> [Data for the task]
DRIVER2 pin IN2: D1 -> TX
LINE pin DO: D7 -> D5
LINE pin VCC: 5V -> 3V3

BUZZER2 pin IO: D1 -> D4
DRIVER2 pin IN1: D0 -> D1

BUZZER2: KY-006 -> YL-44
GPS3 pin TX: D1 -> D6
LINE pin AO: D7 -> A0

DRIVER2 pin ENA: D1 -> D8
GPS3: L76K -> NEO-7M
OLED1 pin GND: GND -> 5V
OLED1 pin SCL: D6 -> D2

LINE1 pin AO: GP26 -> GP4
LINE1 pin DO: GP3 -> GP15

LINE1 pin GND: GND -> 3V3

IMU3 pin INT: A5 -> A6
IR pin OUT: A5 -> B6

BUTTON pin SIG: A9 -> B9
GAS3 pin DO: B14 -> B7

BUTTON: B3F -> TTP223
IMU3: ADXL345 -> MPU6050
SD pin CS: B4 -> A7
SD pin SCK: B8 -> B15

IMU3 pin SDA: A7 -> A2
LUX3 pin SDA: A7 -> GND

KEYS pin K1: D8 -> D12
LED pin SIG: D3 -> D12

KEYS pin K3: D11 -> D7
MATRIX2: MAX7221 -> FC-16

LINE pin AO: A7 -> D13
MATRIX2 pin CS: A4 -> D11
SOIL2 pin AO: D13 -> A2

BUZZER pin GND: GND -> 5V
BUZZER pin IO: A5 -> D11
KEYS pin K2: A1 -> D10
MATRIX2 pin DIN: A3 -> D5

> [Description of the task]
Exact copies of every record above are required.

> [Answer]
DRIVER2 pin IN2: D1 -> TX
LINE pin DO: D7 -> D5
LINE pin VCC: 5V -> 3V3

BUZZER2 pin IO: D1 -> D4
DRIVER2 pin IN1: D0 -> D1

BUZZER2: KY-006 -> YL-44
GPS3 pin TX: D1 -> D6
LINE pin AO: D7 -> A0

DRIVER2 pin ENA: D1 -> D8
GPS3: L76K -> NEO-7M
OLED1 pin GND: GND -> 5V
OLED1 pin SCL: D6 -> D2

LINE1 pin AO: GP26 -> GP4
LINE1 pin DO: GP3 -> GP15

LINE1 pin GND: GND -> 3V3

IMU3 pin INT: A5 -> A6
IR pin OUT: A5 -> B6

BUTTON pin SIG: A9 -> B9
GAS3 pin DO: B14 -> B7

BUTTON: B3F -> TTP223
IMU3: ADXL345 -> MPU6050
SD pin CS: B4 -> A7
SD pin SCK: B8 -> B15

IMU3 pin SDA: A7 -> A2
LUX3 pin SDA: A7 -> GND

KEYS pin K1: D8 -> D12
LED pin SIG: D3 -> D12

KEYS pin K3: D11 -> D7
MATRIX2: MAX7221 -> FC-16

LINE pin AO: A7 -> D13
MATRIX2 pin CS: A4 -> D11
SOIL2 pin AO: D13 -> A2

BUZZER pin GND: GND -> 5V
BUZZER pin IO: A5 -> D11
KEYS pin K2: A1 -> D10
MATRIX2 pin DIN: A3 -> D5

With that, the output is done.